◆ **What the exercise asks**:
Without the images, print all the entries below exactly as given.

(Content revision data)
◇ ◇ ◇ ◇
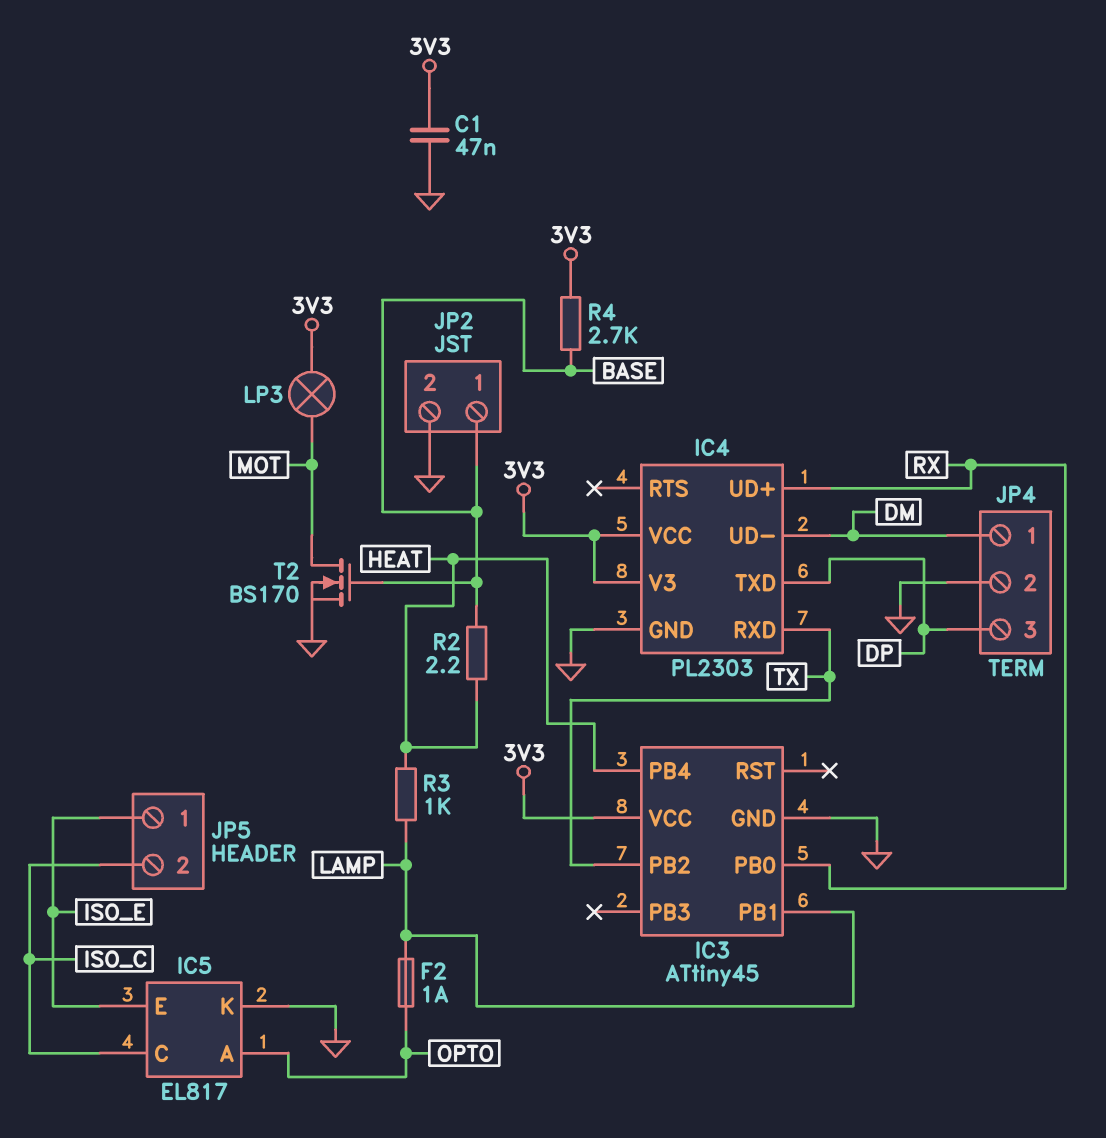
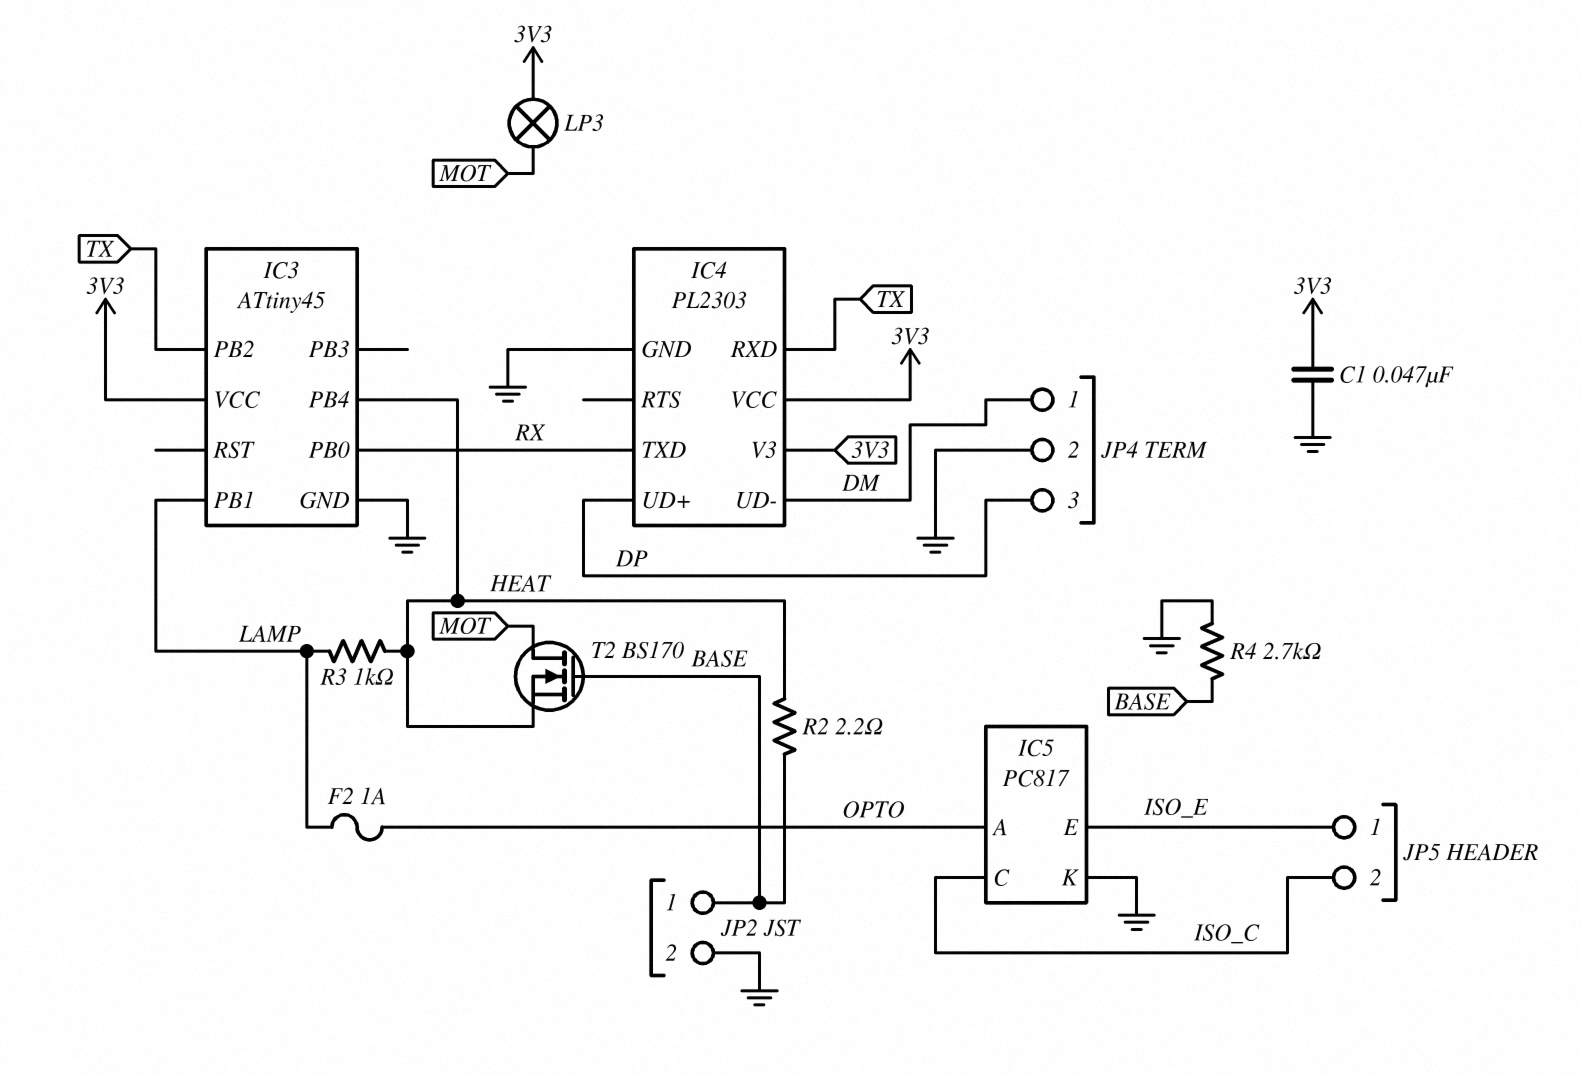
IC4 pin TXD: DP -> RX
IC4 pin UD+: RX -> DP
IC5: EL817 -> PC817
R4: 2.7k (3V3, BASE) -> 2.7k (BASE, GND)
T2: NMOS BS170 (G BASE, D MOT, S GND) -> NMOS BS170 (G BASE, D MOT, S HEAT)

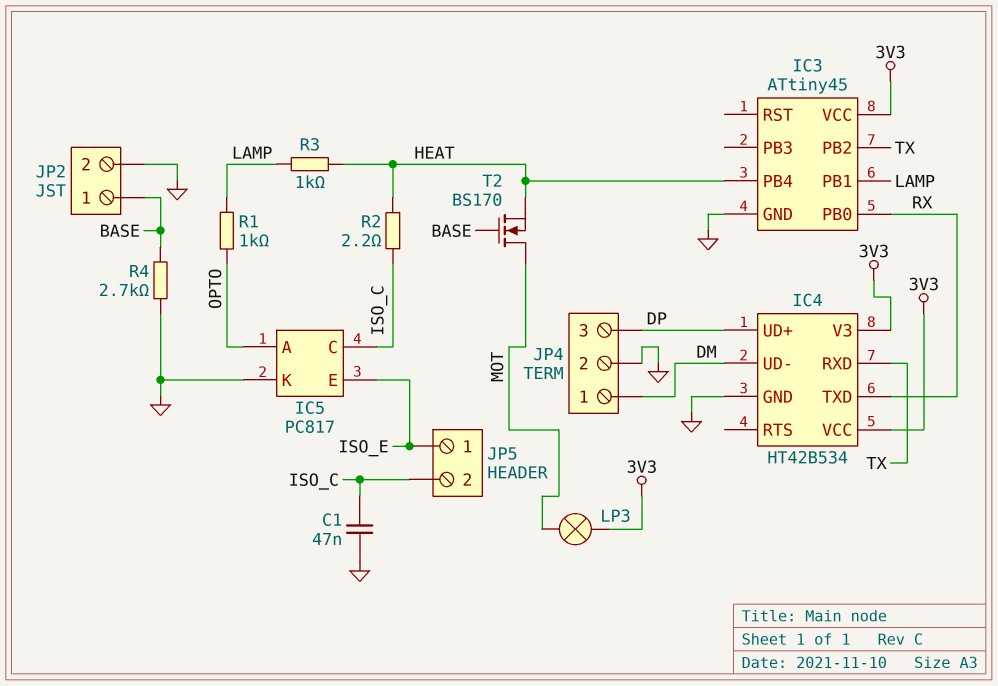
C1: 47nF (3V3, GND) -> 47nF (GND, ISO_C)
F2: 1A (LAMP, OPTO) -> none
IC4: PL2303 -> HT42B534
R1: none -> 1k (LAMP, OPTO)
R2: 2.2 (BASE, HEAT) -> 2.2 (HEAT, ISO_C)

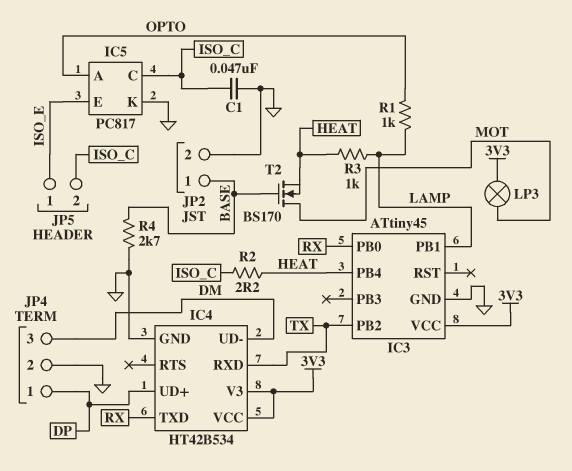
JP4 pin 1: DM -> DP
JP4 pin 3: DP -> DM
◇ ◇ ◇ ◇
◆ **Reply**:
IC4 pin TXD: DP -> RX
IC4 pin UD+: RX -> DP
IC5: EL817 -> PC817
R4: 2.7k (3V3, BASE) -> 2.7k (BASE, GND)
T2: NMOS BS170 (G BASE, D MOT, S GND) -> NMOS BS170 (G BASE, D MOT, S HEAT)

C1: 47nF (3V3, GND) -> 47nF (GND, ISO_C)
F2: 1A (LAMP, OPTO) -> none
IC4: PL2303 -> HT42B534
R1: none -> 1k (LAMP, OPTO)
R2: 2.2 (BASE, HEAT) -> 2.2 (HEAT, ISO_C)

JP4 pin 1: DM -> DP
JP4 pin 3: DP -> DM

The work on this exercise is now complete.